Skip the pictures and give back the rest of the listing exactly.

═══ Material provided ═══

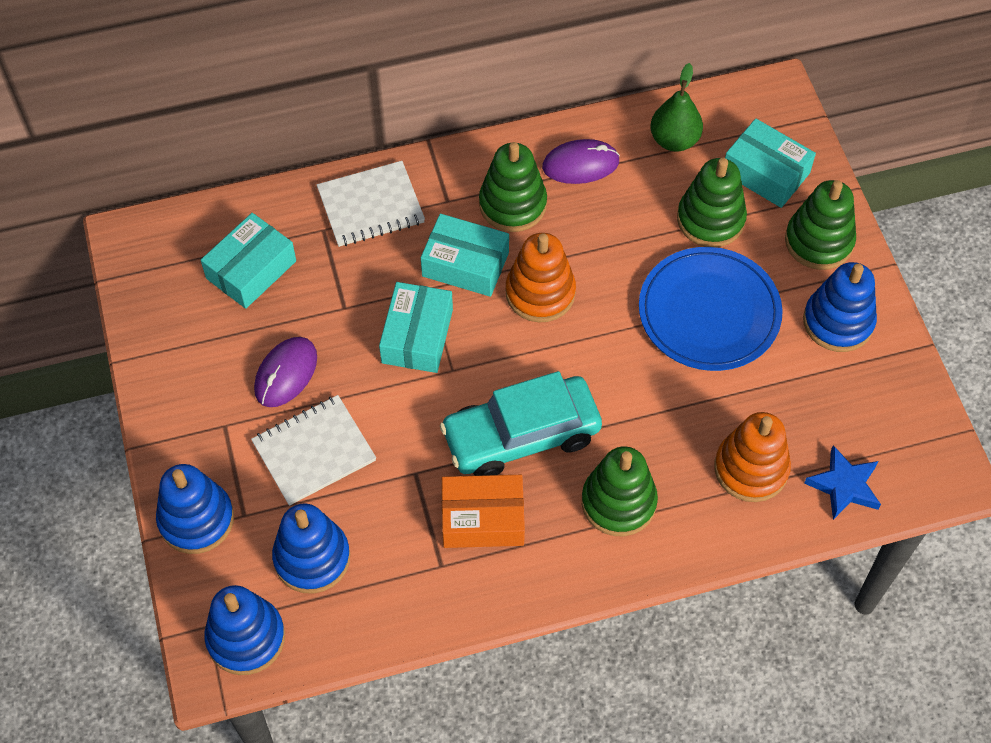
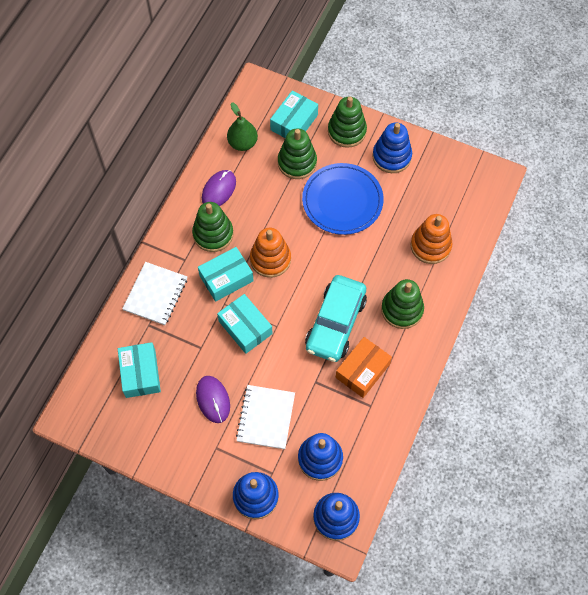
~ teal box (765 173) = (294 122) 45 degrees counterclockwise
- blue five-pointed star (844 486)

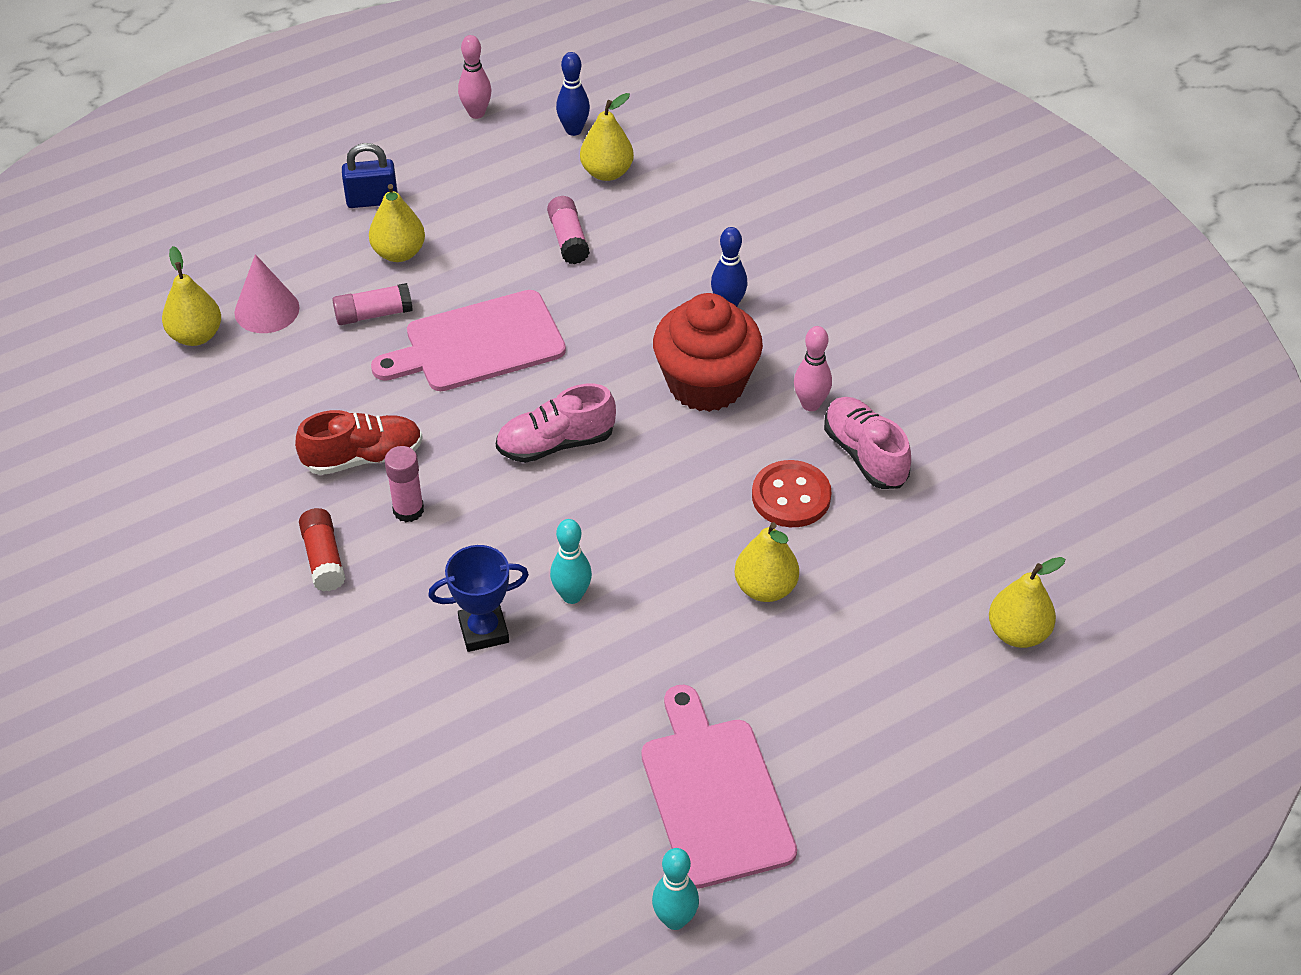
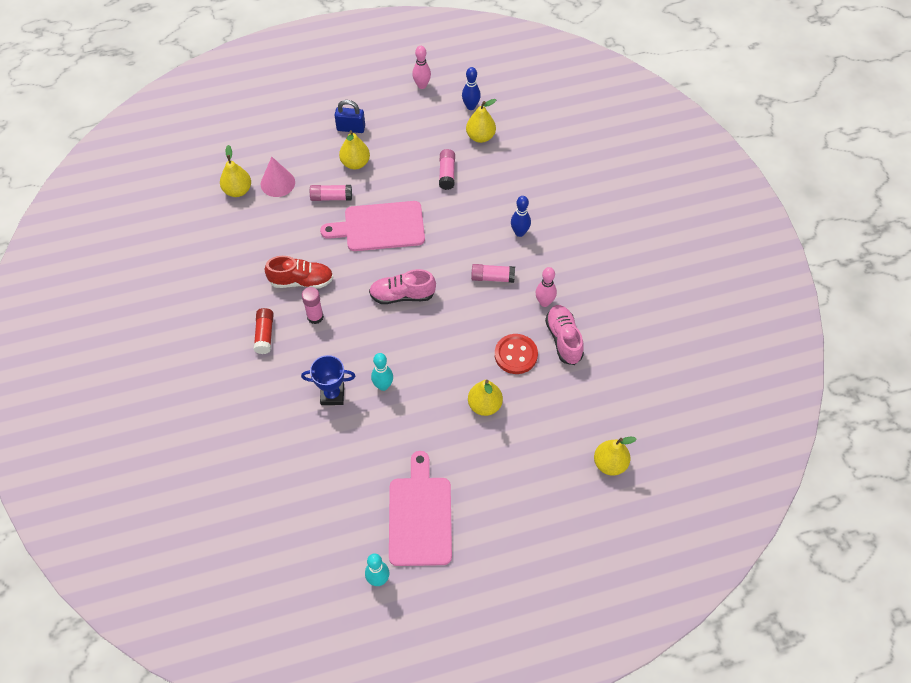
~ crimson fairy cake (706 384) to rose-pink glue stick (492 277)

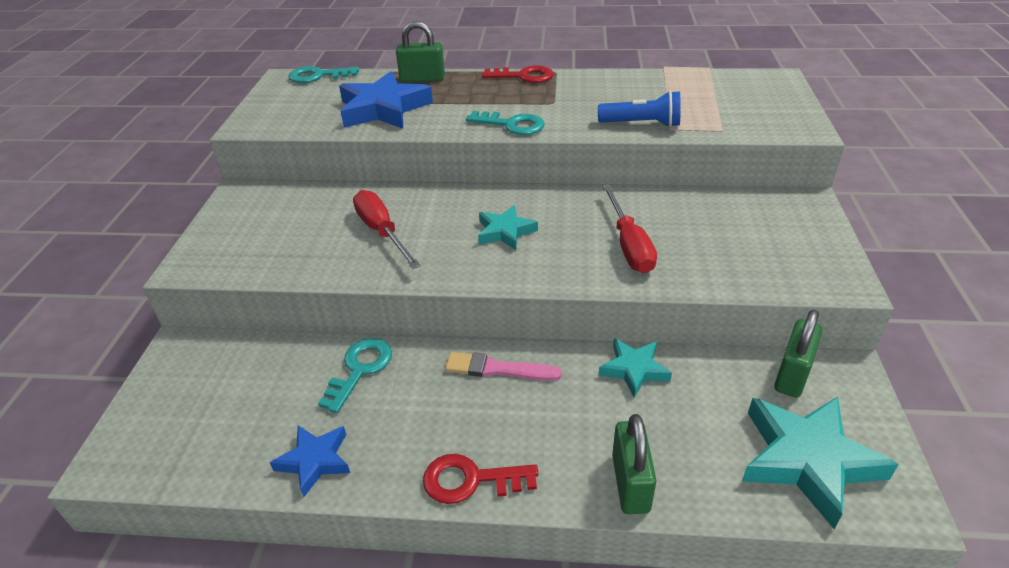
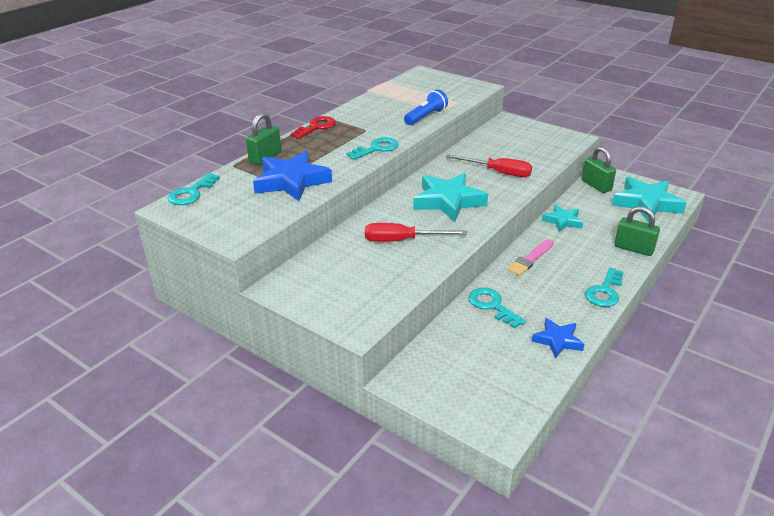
~ teal five-pointed star (505 232) = (448 201) x1.77
~ crimson key (471 480) to teal key (605 292)

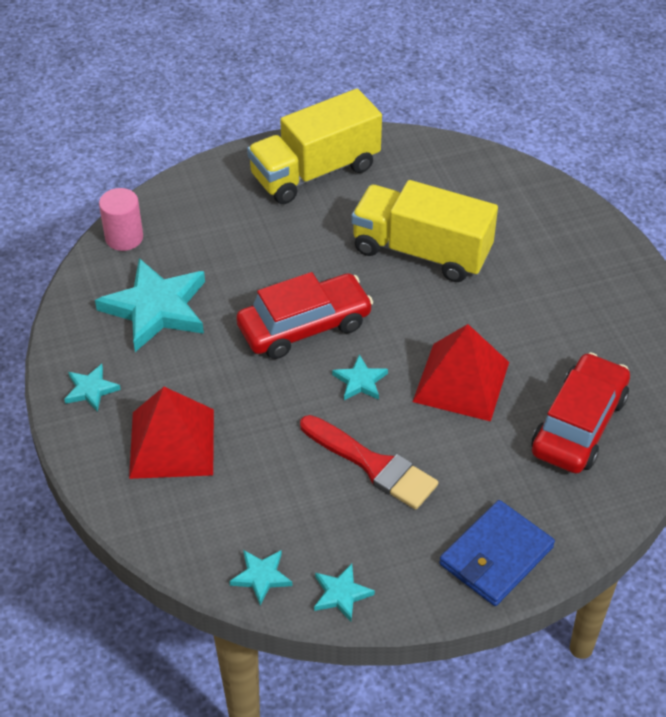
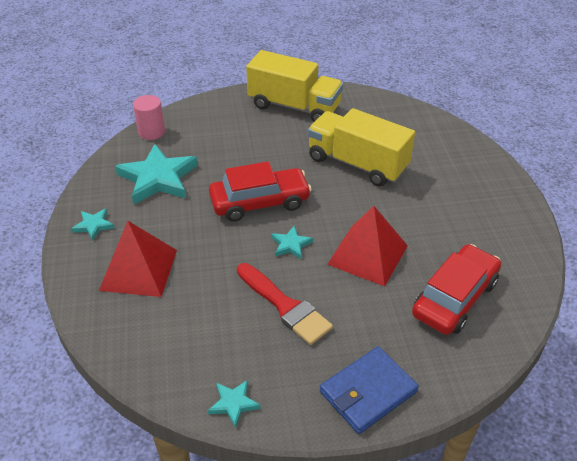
~ bright yellow truck (315 172) = (294 106) 135 degrees counterclockwise
- teal five-pointed star (261 576)

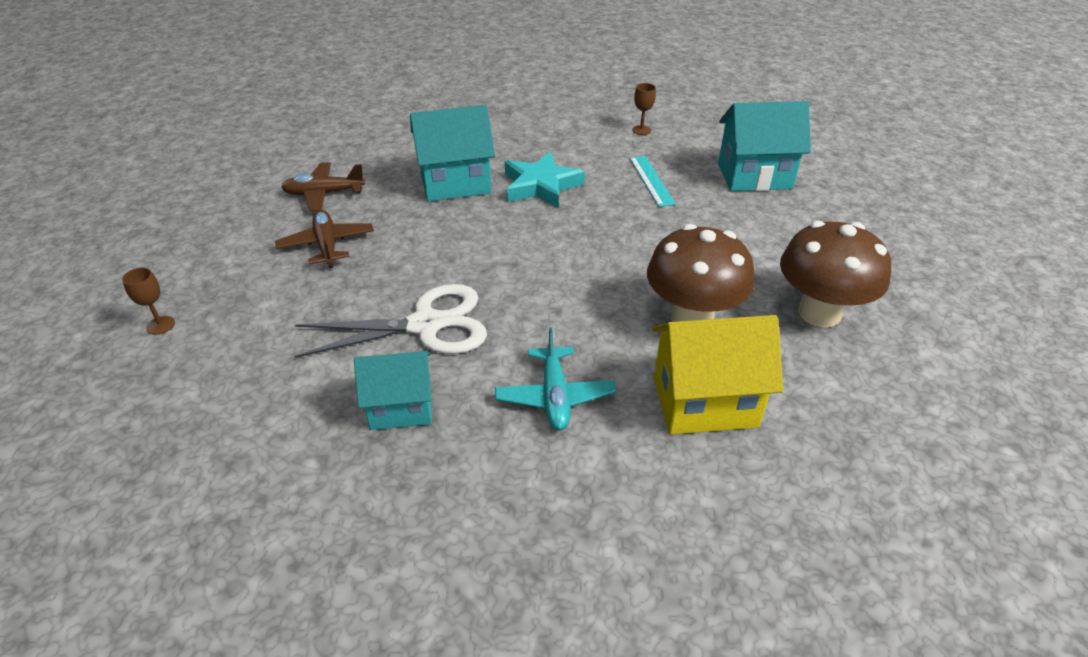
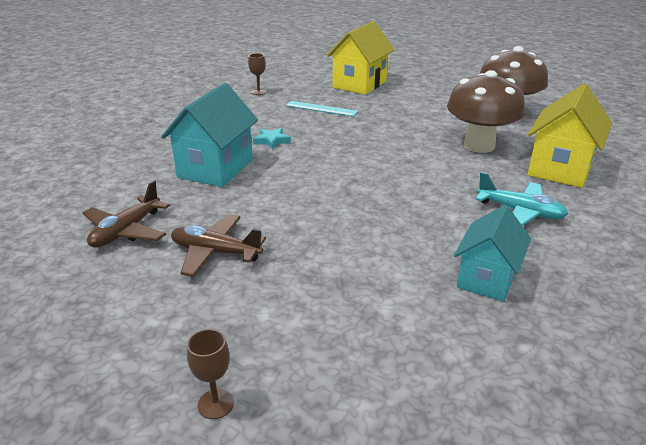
~ teal toy house (754 176) to bright yellow toy house (359 84)
~ teal five-pointed star (541 186) = (272 141) x0.51
- pure white shears (426 325)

═══

## Your solution
~ teal box (765 173) = (294 122) 45 degrees counterclockwise
- blue five-pointed star (844 486)

~ crimson fairy cake (706 384) to rose-pink glue stick (492 277)

~ teal five-pointed star (505 232) = (448 201) x1.77
~ crimson key (471 480) to teal key (605 292)

~ bright yellow truck (315 172) = (294 106) 135 degrees counterclockwise
- teal five-pointed star (261 576)

~ teal toy house (754 176) to bright yellow toy house (359 84)
~ teal five-pointed star (541 186) = (272 141) x0.51
- pure white shears (426 325)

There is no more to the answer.